### [Task item]
A single number is the whole answer: the count of lines in these entries that hold "orange".

### [Exercise input]
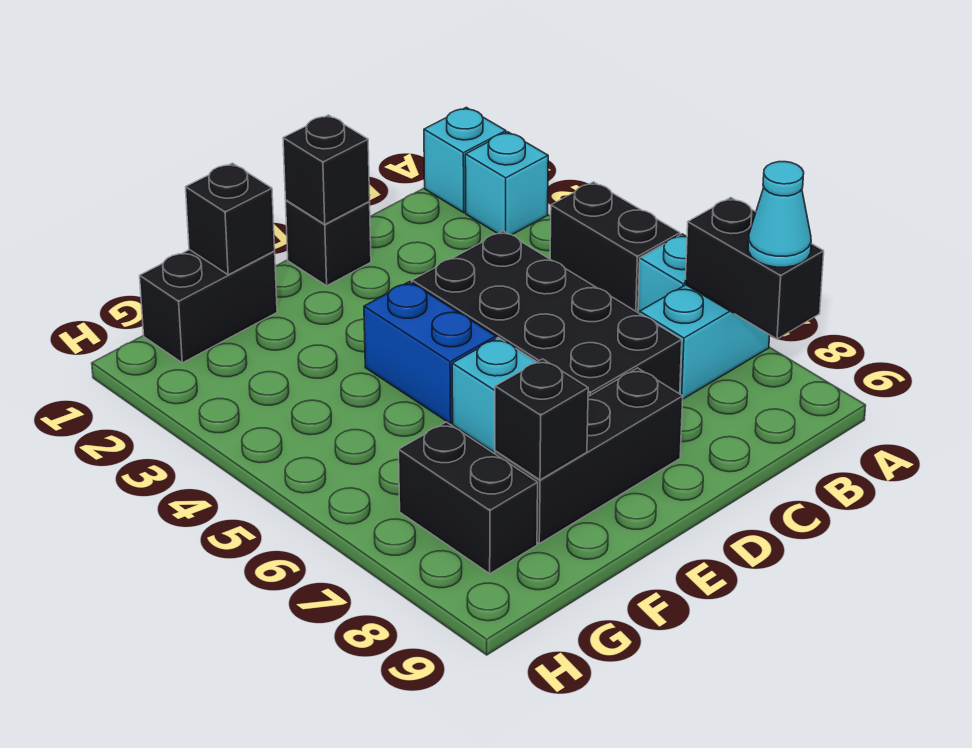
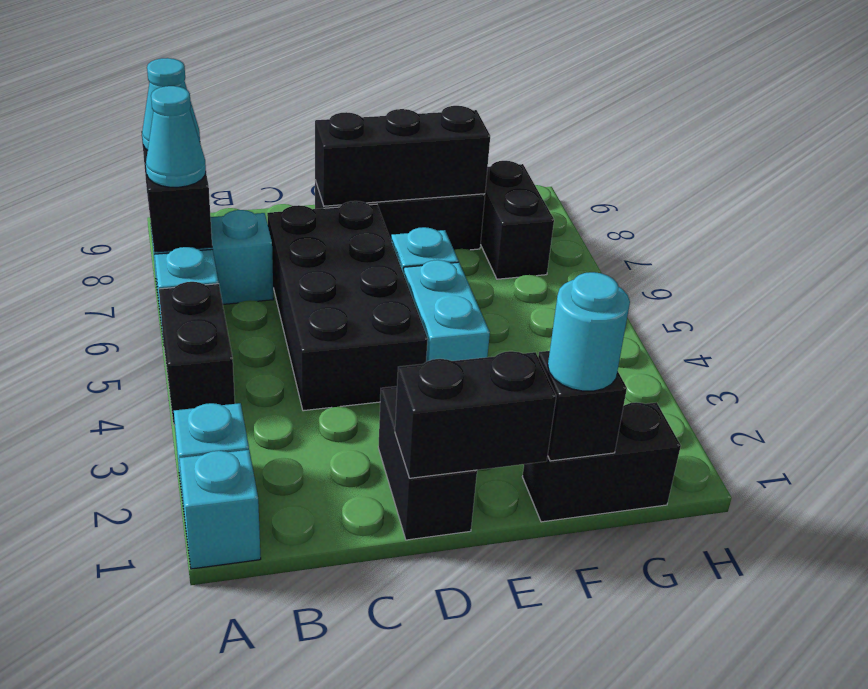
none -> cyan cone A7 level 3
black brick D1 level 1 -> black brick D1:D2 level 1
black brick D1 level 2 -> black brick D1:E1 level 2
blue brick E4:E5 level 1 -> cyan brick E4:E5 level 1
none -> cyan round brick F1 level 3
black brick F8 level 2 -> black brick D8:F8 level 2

--

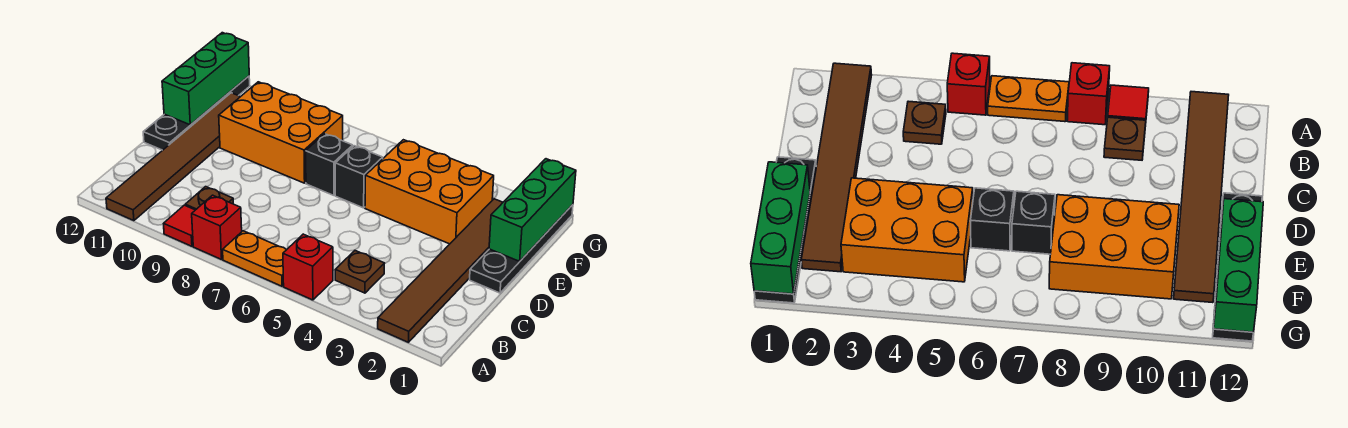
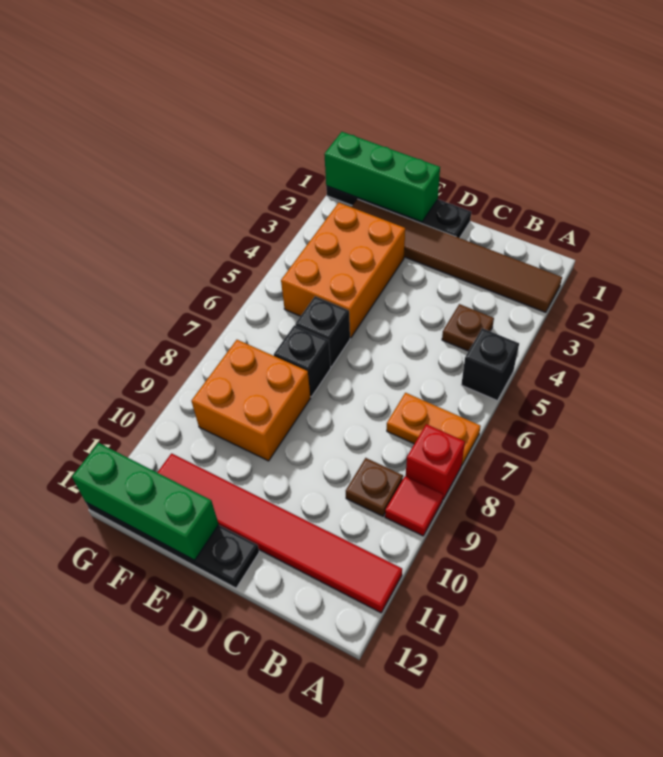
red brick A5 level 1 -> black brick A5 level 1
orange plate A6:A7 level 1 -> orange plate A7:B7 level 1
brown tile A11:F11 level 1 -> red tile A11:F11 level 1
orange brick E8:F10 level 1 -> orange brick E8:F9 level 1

### [Your response]
2